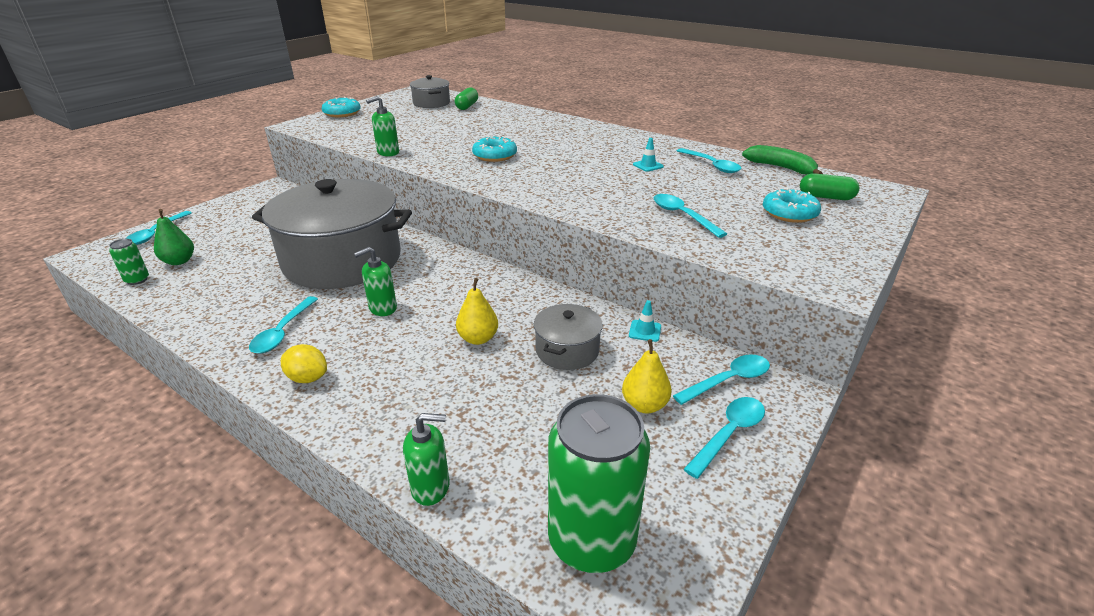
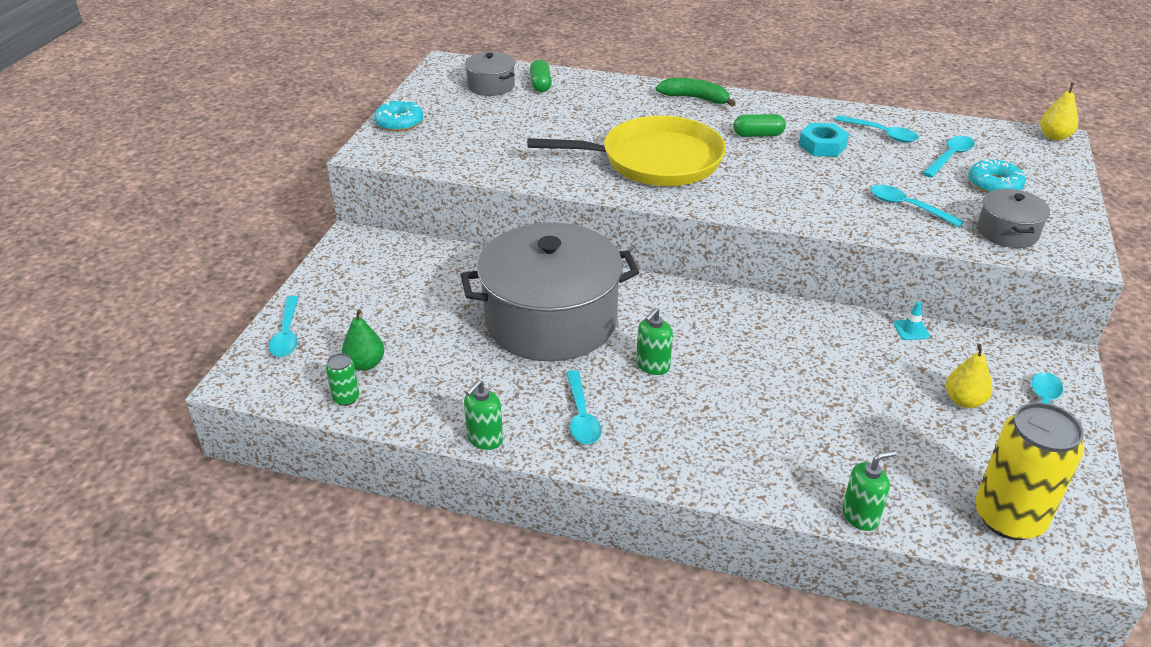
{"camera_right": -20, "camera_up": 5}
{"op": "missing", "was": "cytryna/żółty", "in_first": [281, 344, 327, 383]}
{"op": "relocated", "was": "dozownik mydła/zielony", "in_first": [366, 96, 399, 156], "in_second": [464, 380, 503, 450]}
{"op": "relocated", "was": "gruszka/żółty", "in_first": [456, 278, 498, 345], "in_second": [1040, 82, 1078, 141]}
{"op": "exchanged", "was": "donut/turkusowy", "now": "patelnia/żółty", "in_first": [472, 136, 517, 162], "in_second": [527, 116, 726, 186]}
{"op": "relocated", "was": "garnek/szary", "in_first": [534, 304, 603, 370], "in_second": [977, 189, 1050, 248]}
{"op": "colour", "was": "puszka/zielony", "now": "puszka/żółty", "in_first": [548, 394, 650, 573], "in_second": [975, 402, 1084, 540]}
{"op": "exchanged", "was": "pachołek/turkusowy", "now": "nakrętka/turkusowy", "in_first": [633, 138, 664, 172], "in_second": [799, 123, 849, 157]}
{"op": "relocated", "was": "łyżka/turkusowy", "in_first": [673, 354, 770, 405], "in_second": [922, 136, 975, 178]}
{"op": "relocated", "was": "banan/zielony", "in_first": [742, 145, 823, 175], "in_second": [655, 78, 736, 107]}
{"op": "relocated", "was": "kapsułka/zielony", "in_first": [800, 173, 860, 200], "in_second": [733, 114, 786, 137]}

******

Task statement:
Retrieve each line from the records above where the word "exchanged" occurs.

Result of the exercise:
{"op": "exchanged", "was": "donut/turkusowy", "now": "patelnia/żółty", "in_first": [472, 136, 517, 162], "in_second": [527, 116, 726, 186]}
{"op": "exchanged", "was": "pachołek/turkusowy", "now": "nakrętka/turkusowy", "in_first": [633, 138, 664, 172], "in_second": [799, 123, 849, 157]}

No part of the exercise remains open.